Copy out all lines from the entries below in which "yellow" occurs.
(Material for this task Opens)
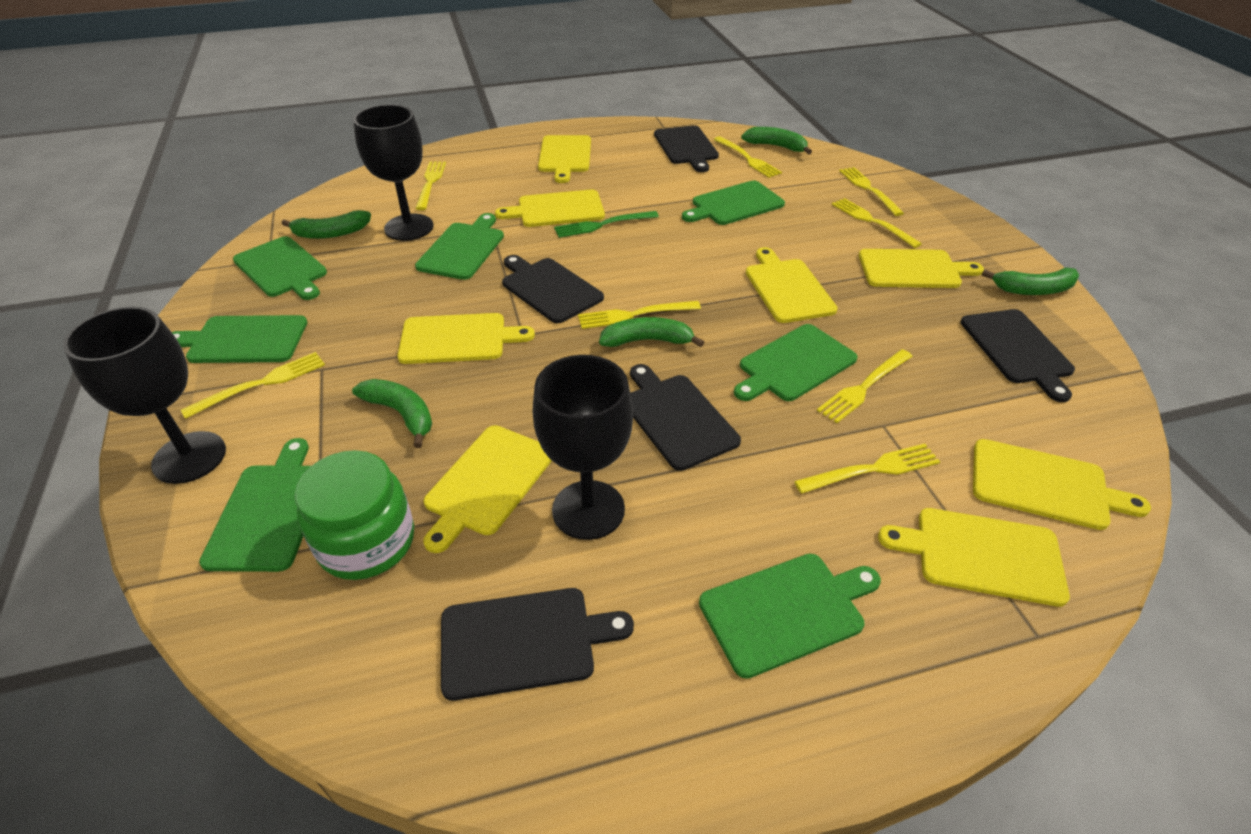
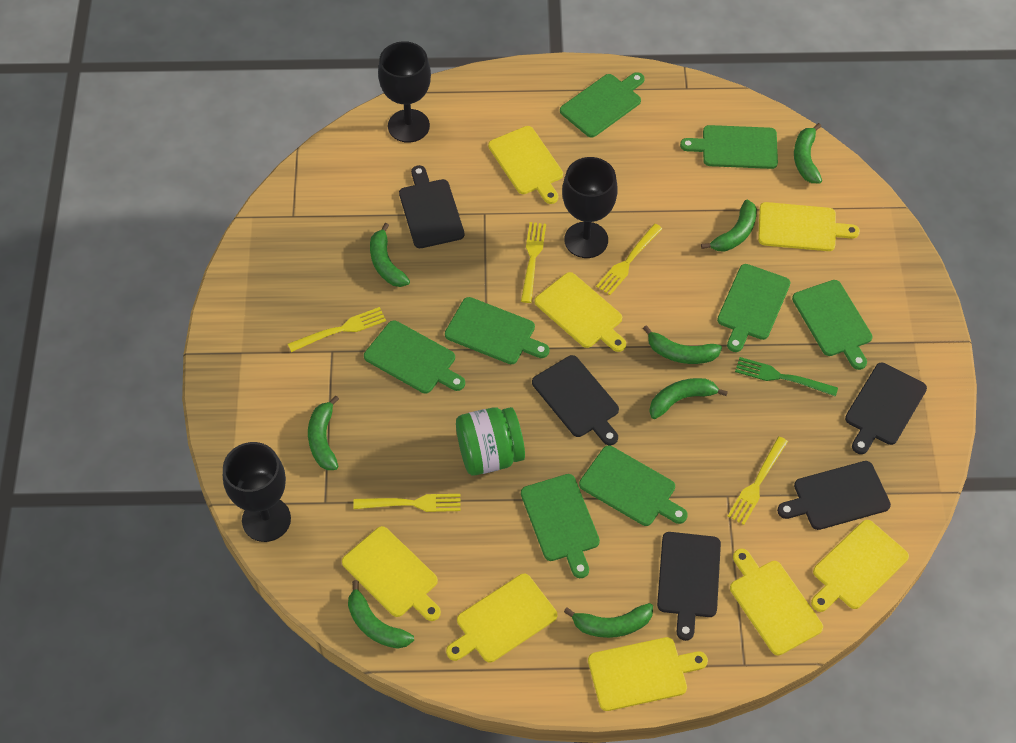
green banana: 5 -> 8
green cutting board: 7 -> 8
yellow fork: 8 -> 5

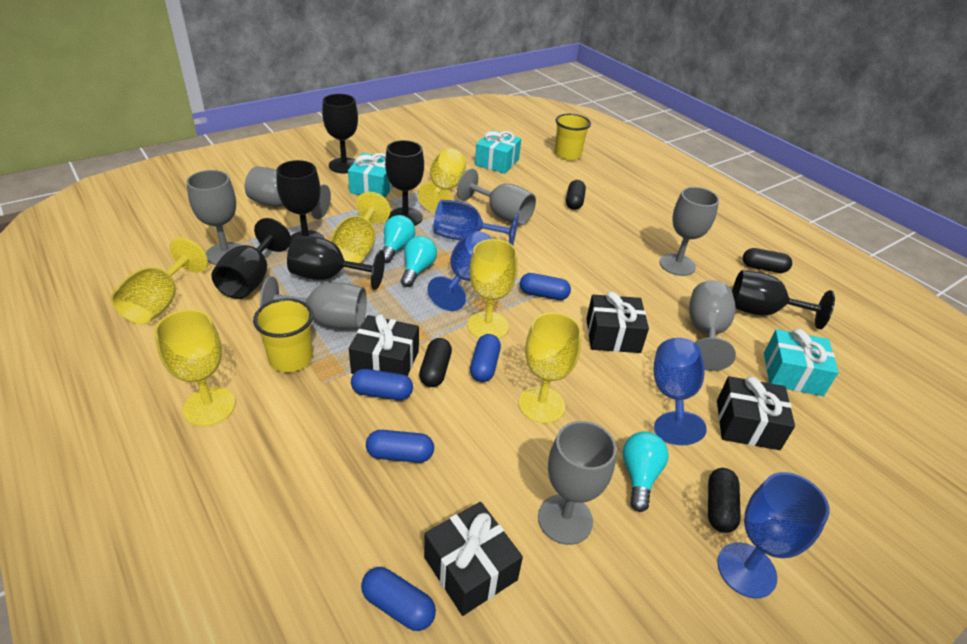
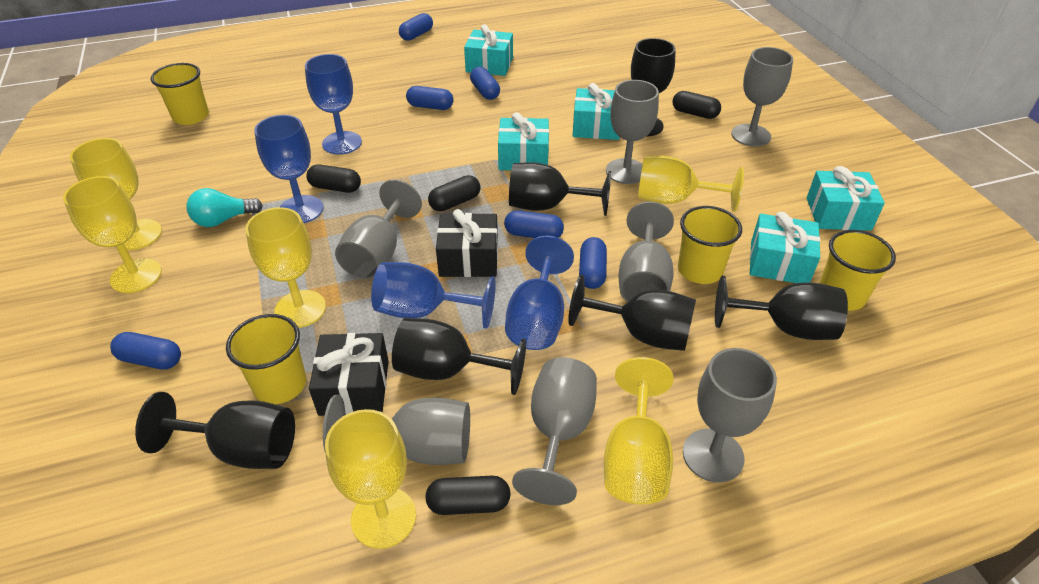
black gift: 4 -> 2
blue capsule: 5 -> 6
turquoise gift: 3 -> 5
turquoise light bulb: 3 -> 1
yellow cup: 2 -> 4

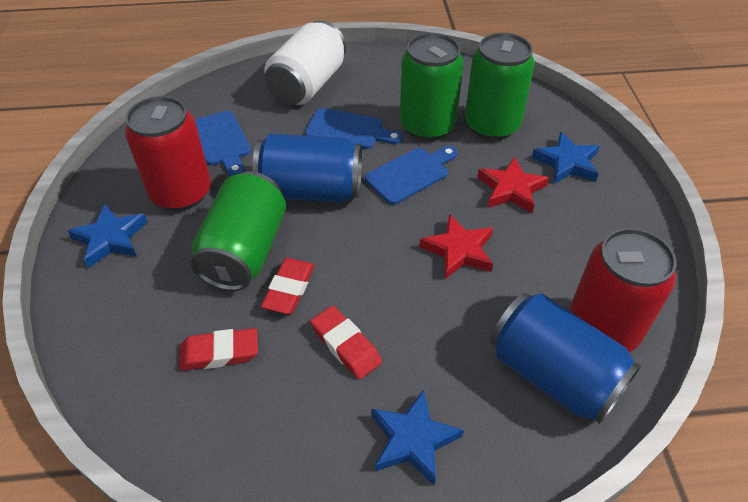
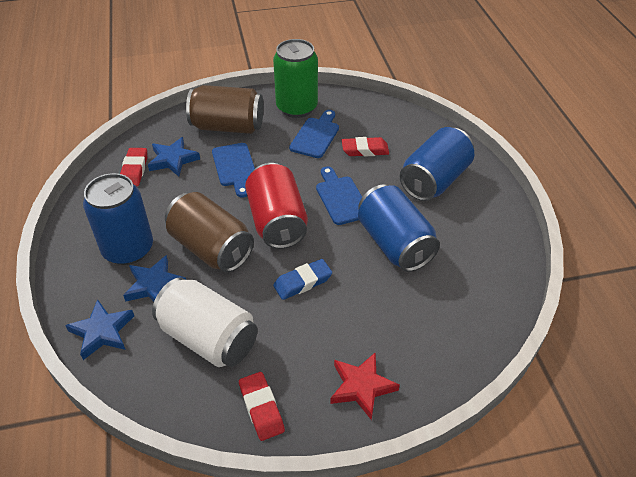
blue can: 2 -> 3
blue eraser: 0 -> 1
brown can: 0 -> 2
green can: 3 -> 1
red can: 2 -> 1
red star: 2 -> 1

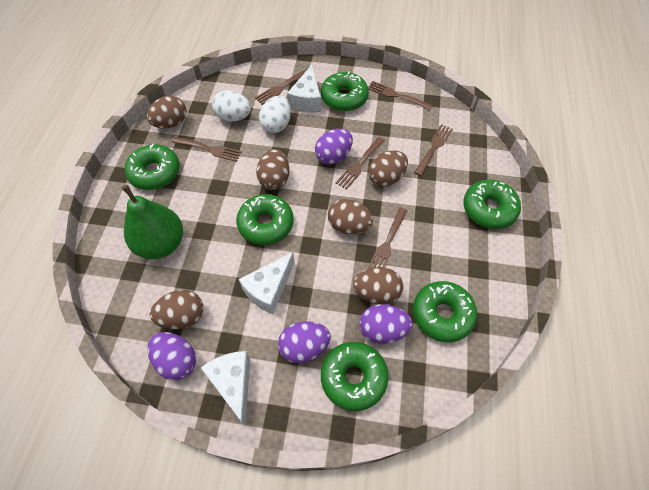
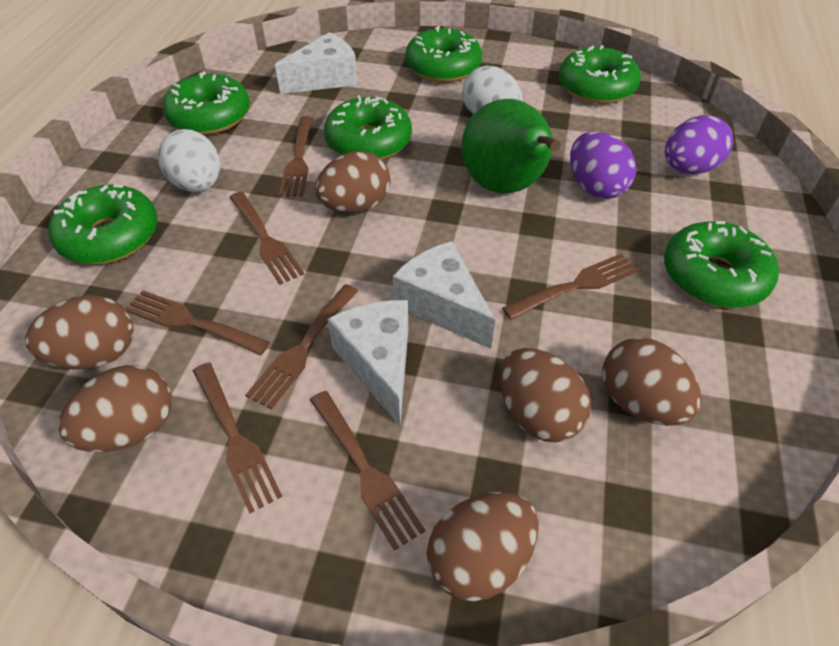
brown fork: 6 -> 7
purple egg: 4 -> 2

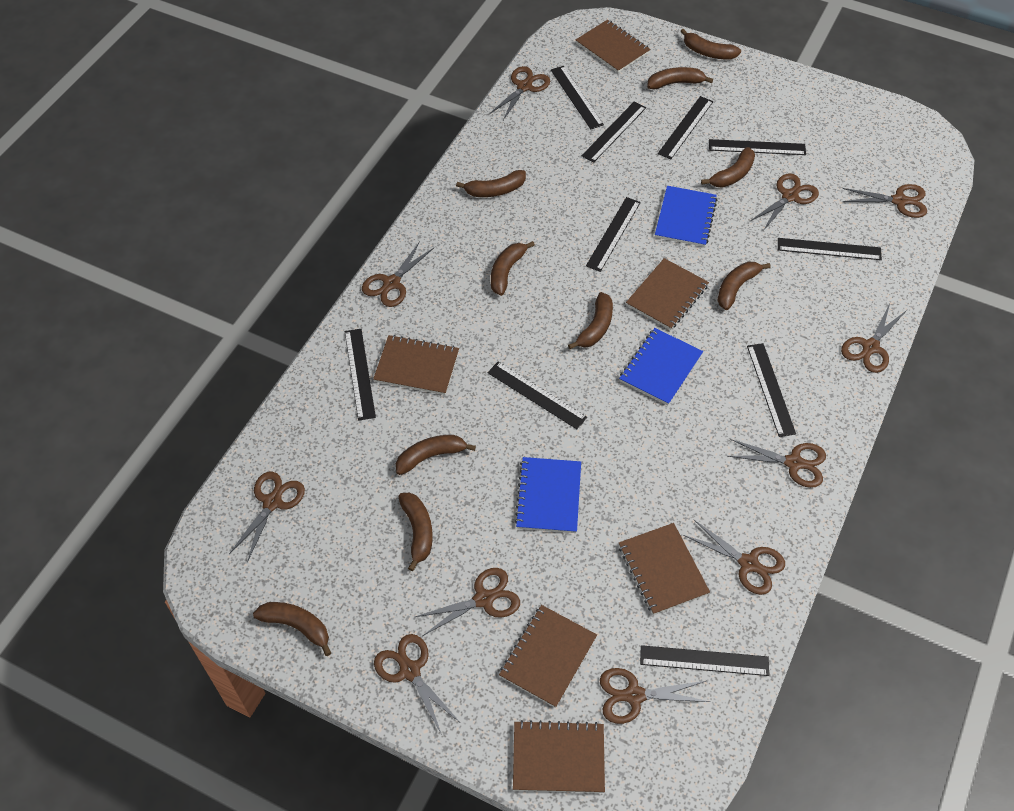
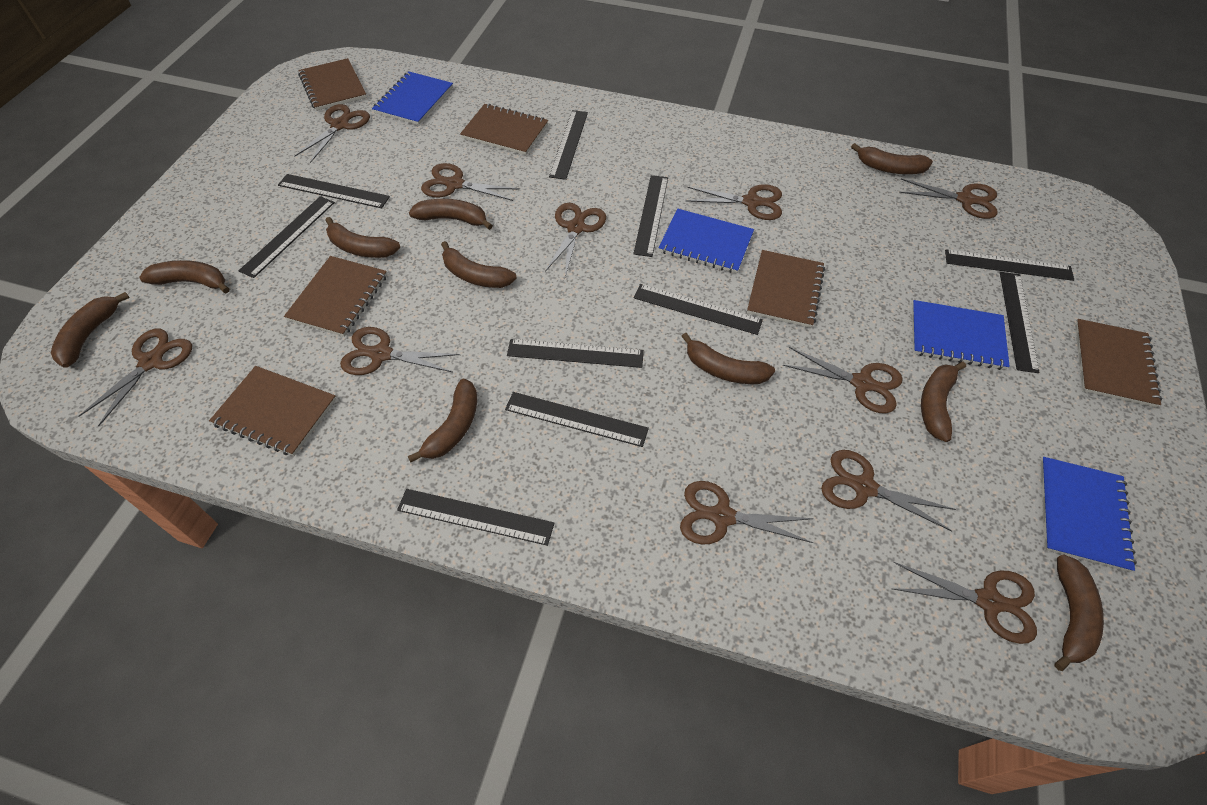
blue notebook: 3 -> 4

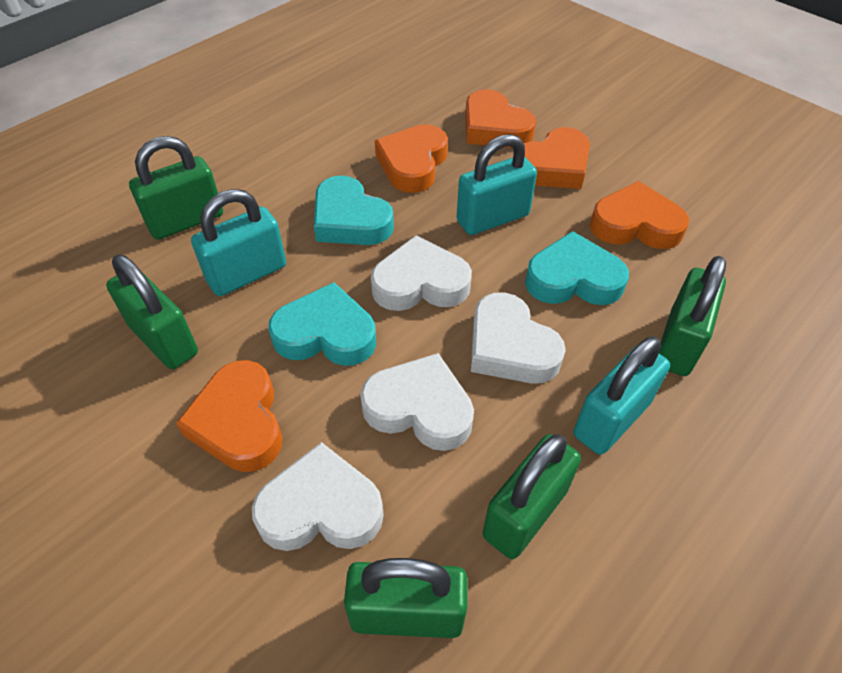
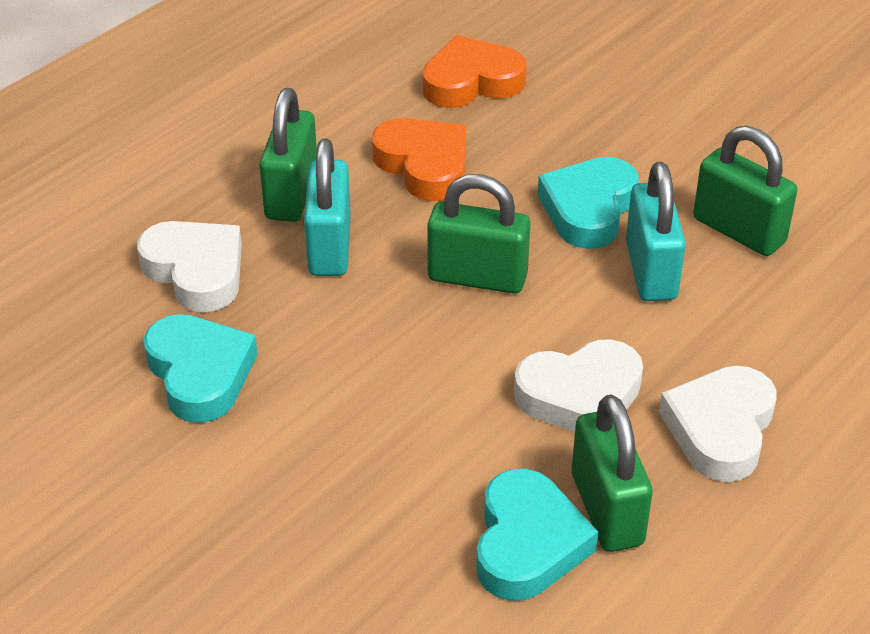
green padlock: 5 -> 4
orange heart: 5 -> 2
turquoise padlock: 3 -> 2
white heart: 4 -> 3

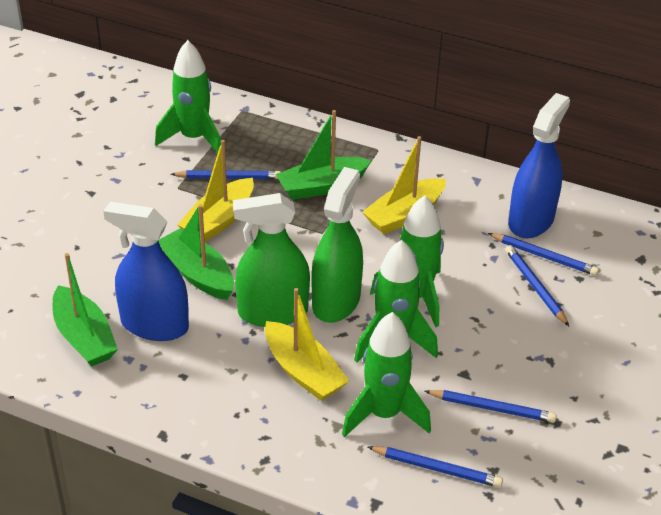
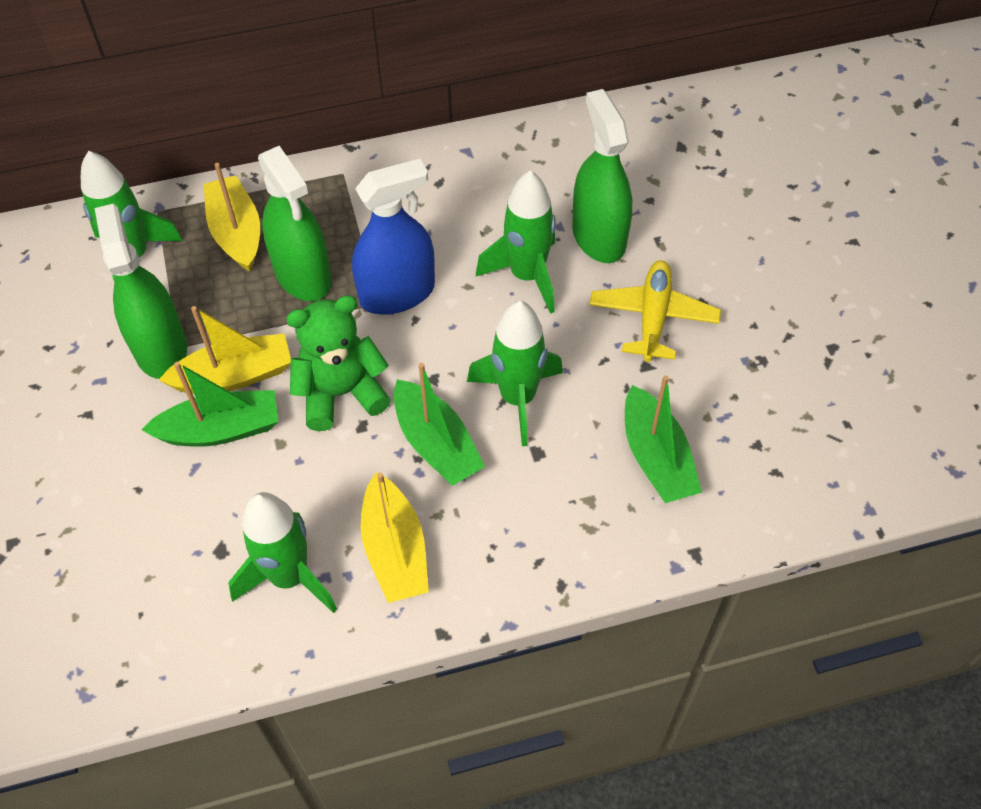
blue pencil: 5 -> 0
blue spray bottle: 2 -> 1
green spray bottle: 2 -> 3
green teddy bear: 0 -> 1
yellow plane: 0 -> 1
(Material for this task Closes)
### [Response area]
yellow fork: 8 -> 5
yellow cup: 2 -> 4
yellow plane: 0 -> 1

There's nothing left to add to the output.